- Provided data -
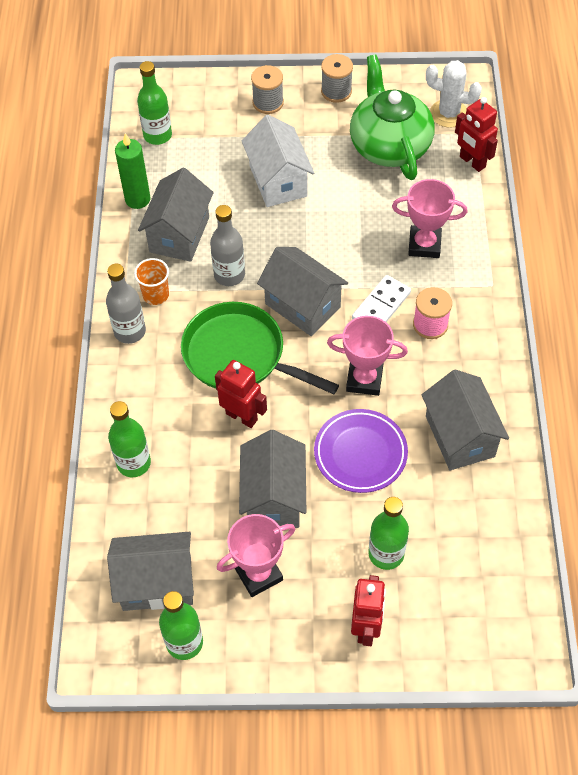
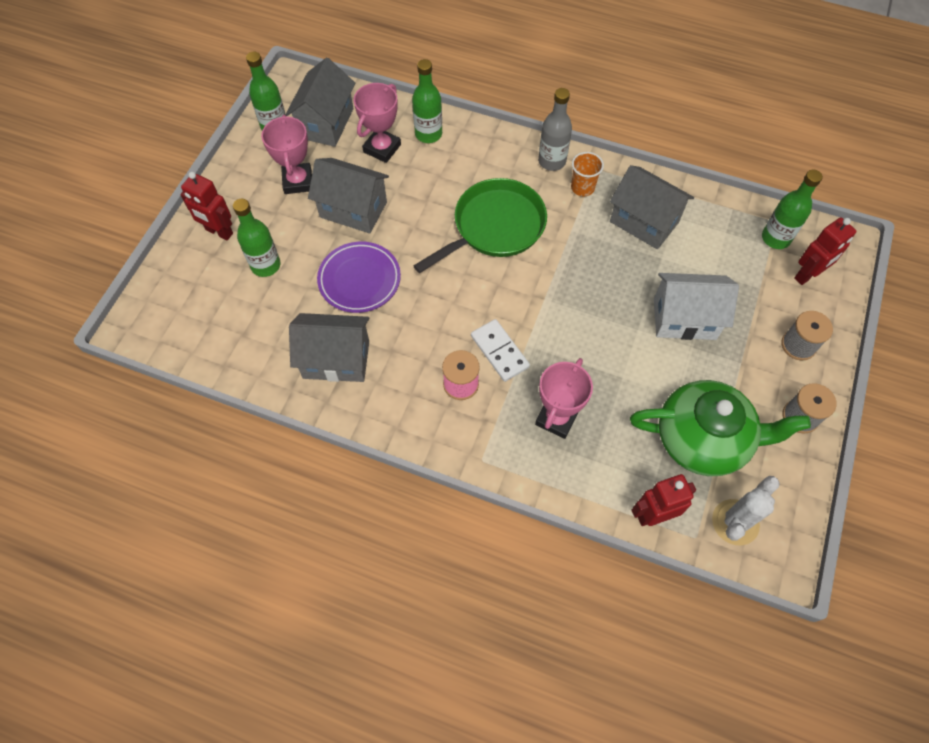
camera: 110 degrees right, 5 degrees up
(137, 199) = (697, 202): green candle -> none
(229, 275) = (583, 245): grey bottle -> none
(242, 416) = (435, 211): red robot -> red robot (807, 275)
(302, 305) = (526, 289): grey house -> none
(364, 379) = (427, 309): pink trophy -> pink trophy (382, 148)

- What the task requires -
Could you restate the material word for word, omitting the pictures?

- Answer to the exercise -
camera: 110 degrees right, 5 degrees up
(137, 199) = (697, 202): green candle -> none
(229, 275) = (583, 245): grey bottle -> none
(242, 416) = (435, 211): red robot -> red robot (807, 275)
(302, 305) = (526, 289): grey house -> none
(364, 379) = (427, 309): pink trophy -> pink trophy (382, 148)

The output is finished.